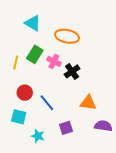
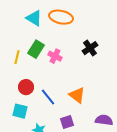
orange ellipse: (67, 36) -> (61, 17), moved
black cross: (72, 71) -> (90, 48), moved
orange triangle: (88, 103) -> (77, 95), moved, turned 30

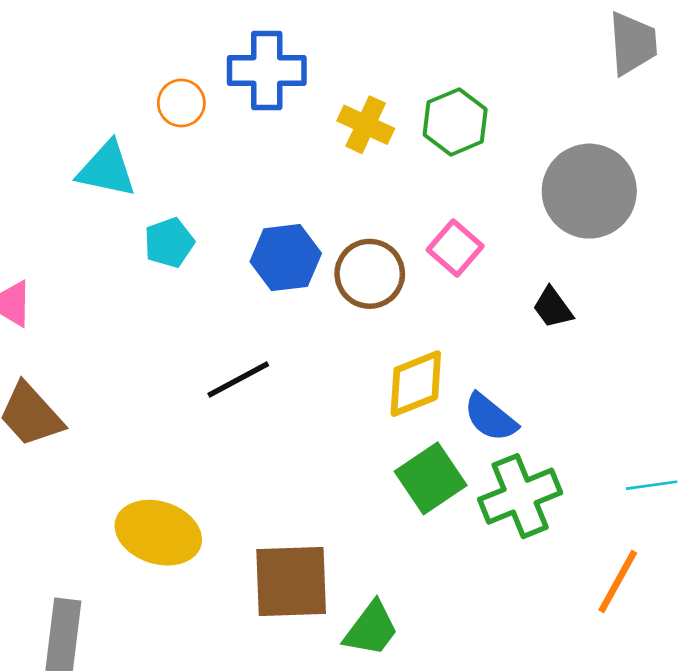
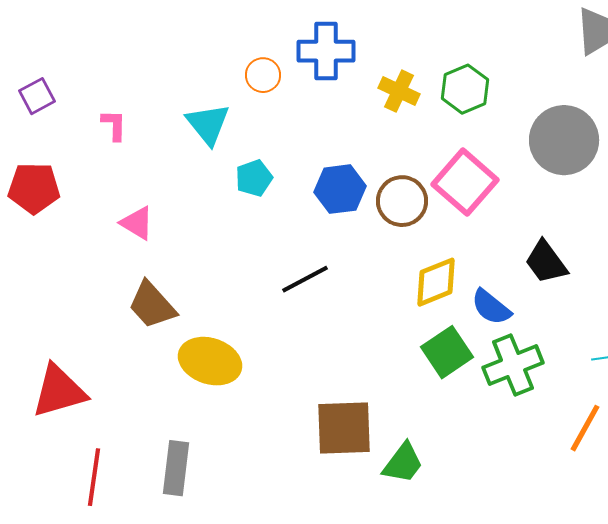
cyan triangle: (107, 169) -> (208, 124), turned 39
pink square: (455, 248) -> (465, 182), size x1.6
black trapezoid: (553, 308) -> (546, 262), moved, size x1.4
yellow ellipse: (158, 533) -> (210, 361), moved

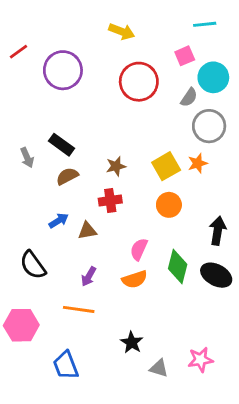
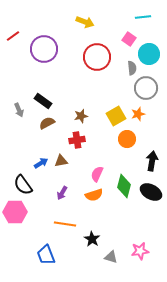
pink square: (185, 56) -> (129, 39), turned -32
gray semicircle: (189, 97) -> (132, 68), turned -40
orange circle: (169, 205) -> (127, 139), moved
blue arrow: (59, 221) -> (41, 163), moved
orange line: (79, 309) -> (65, 224), moved
pink hexagon: (21, 325) -> (15, 212), moved

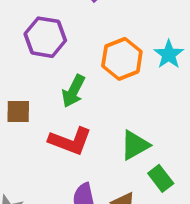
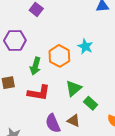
cyan star: (169, 54) -> (85, 47), moved
orange hexagon: (122, 59) -> (59, 56), moved

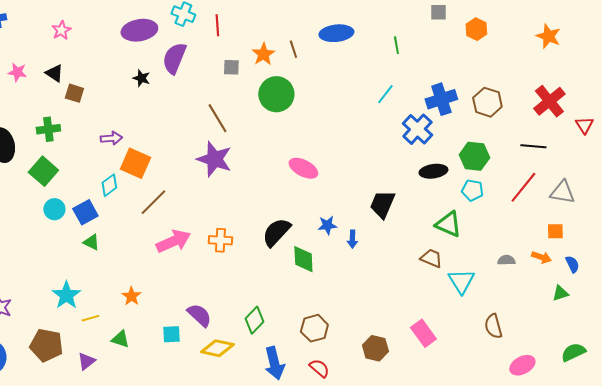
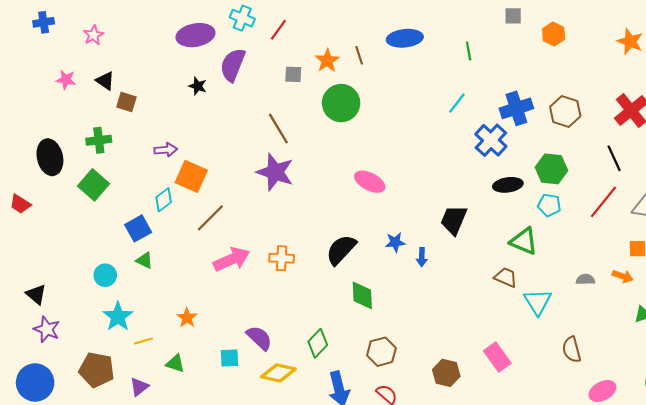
red line: (217, 25) -> (278, 30), turned 40
pink star: (61, 30) -> (94, 35), moved
black line: (533, 146) -> (614, 158), turned 60
cyan circle: (54, 209) -> (105, 275), moved
green diamond: (303, 259) -> (362, 295), moved

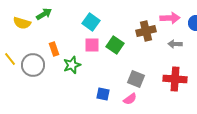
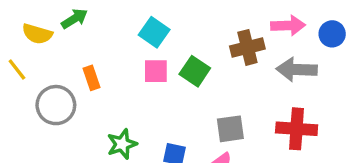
gray arrow: (175, 44) -> (297, 69), size x1.6
yellow line: (10, 59) -> (17, 69), moved
green star: (72, 65) -> (122, 144), moved
gray square: (136, 79) -> (230, 129), turned -30

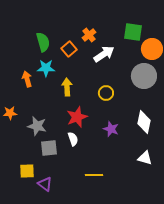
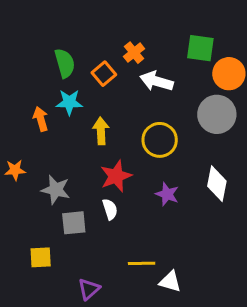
white arrow: (104, 54) -> (157, 81), turned -130
yellow circle: (106, 93) -> (160, 140), size x1.5
white triangle: (145, 158) -> (170, 282), moved
purple triangle: (45, 184) -> (89, 289), moved, turned 42

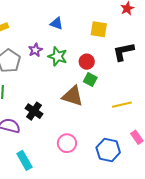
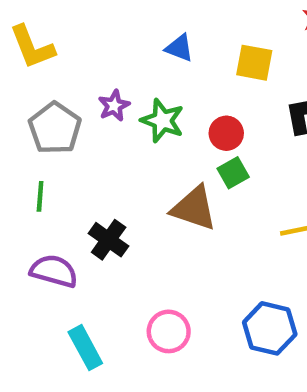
blue triangle: (57, 23) -> (179, 48), moved
green square: (90, 80) -> (233, 173), turned 32
pink circle: (67, 143) -> (169, 331), moved

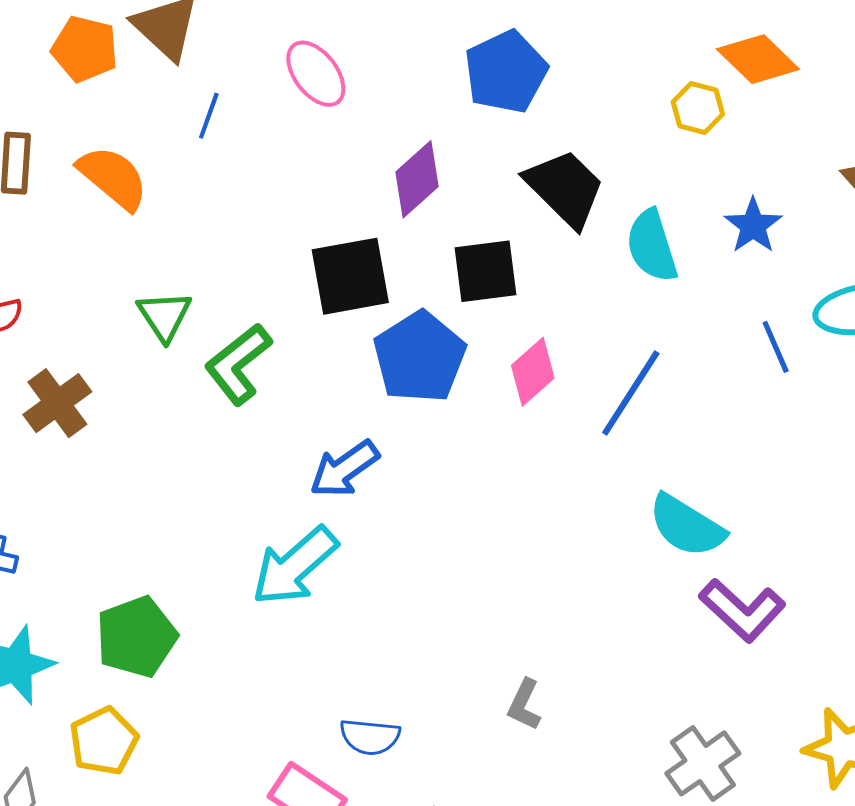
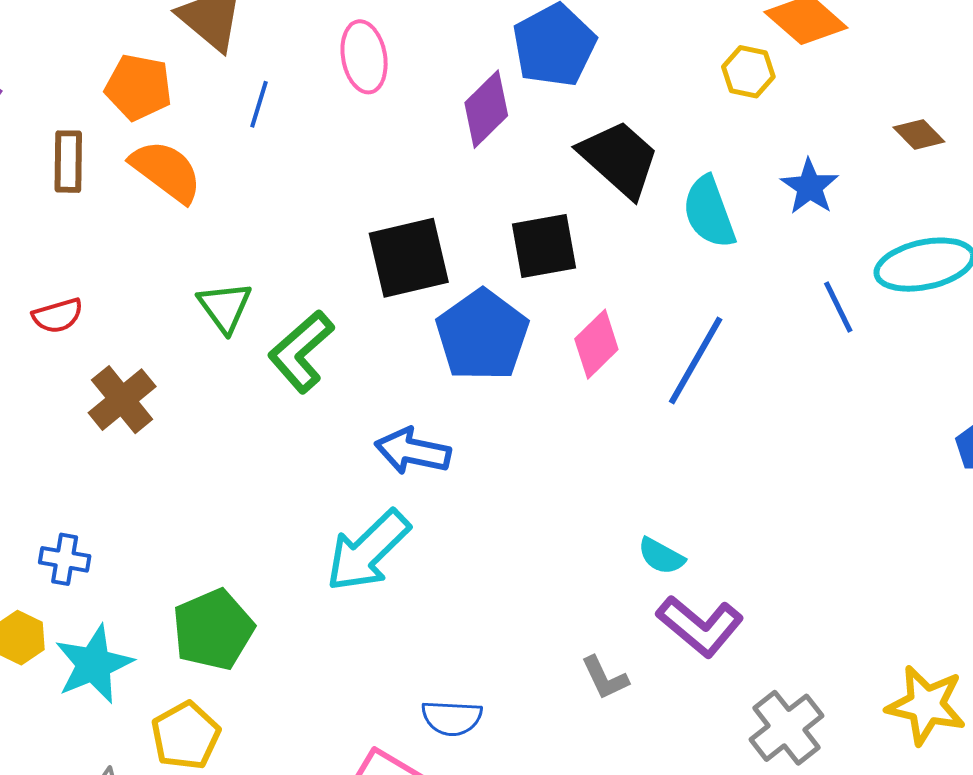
orange pentagon: (85, 49) -> (138, 87), moved
pink ellipse: (316, 74) -> (364, 57), turned 30
purple diamond: (417, 179) -> (486, 109), moved
blue arrow: (344, 469) -> (413, 451), turned 50
cyan semicircle: (687, 526) -> (661, 556), moved, size x0.6
purple L-shape: (742, 610) -> (700, 626), moved
gray L-shape: (524, 705) -> (605, 678), turned -48

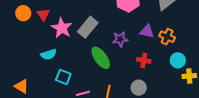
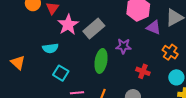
purple triangle: (147, 31) -> (154, 27), moved
green ellipse: (101, 58) -> (101, 61), turned 35
orange triangle: (22, 86) -> (18, 63), moved

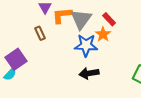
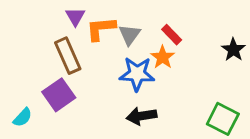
gray triangle: (81, 19) -> (129, 35), size x0.7
brown rectangle: (40, 33) -> (68, 56), size x1.6
purple square: (16, 59) -> (59, 95), moved

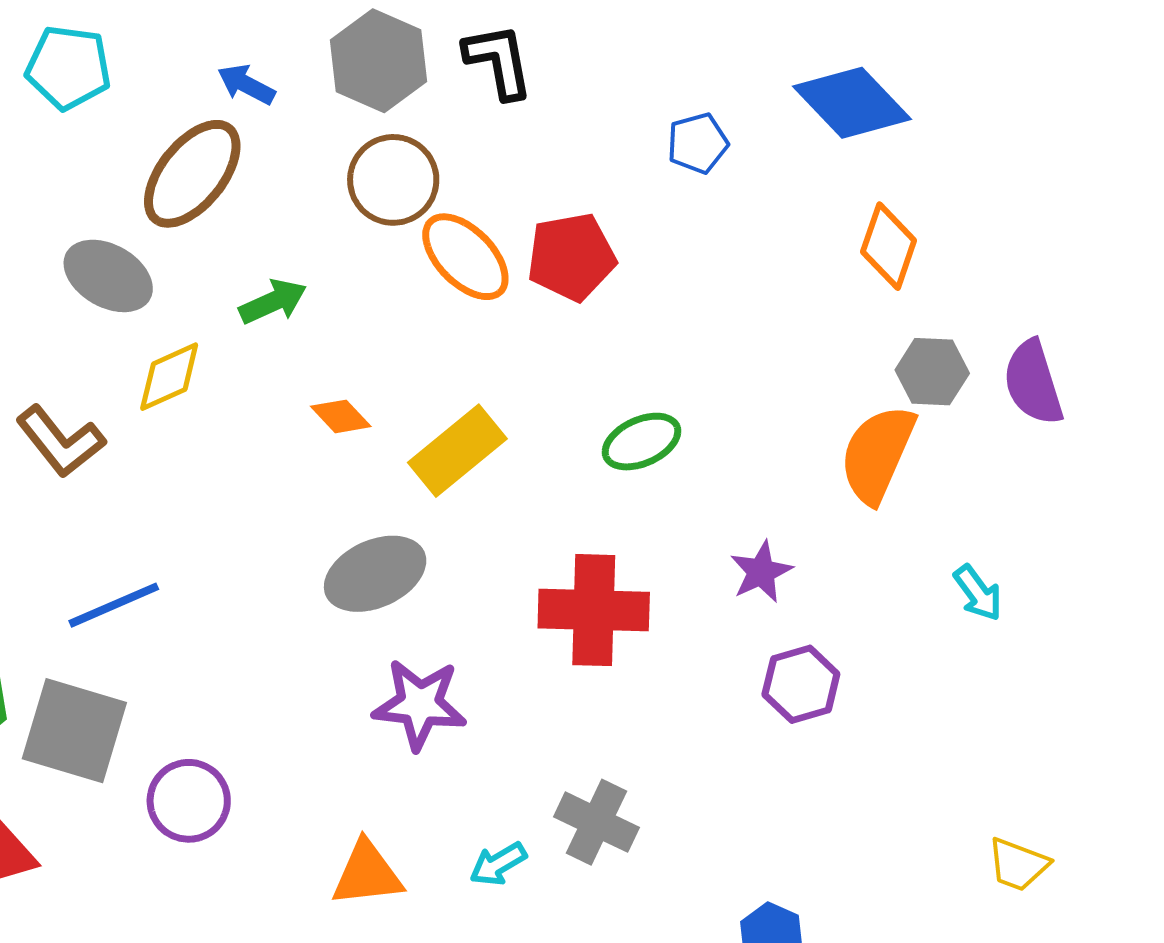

What is expected | Look through the records above and please copy every line in which the string "arrow" occurs.

Written response |
blue arrow: (59, 221) -> (41, 163), moved
gray arrow: (175, 44) -> (297, 69), size x1.6
white arrow: (104, 54) -> (157, 81), turned -130
blue arrow: (344, 469) -> (413, 451), turned 50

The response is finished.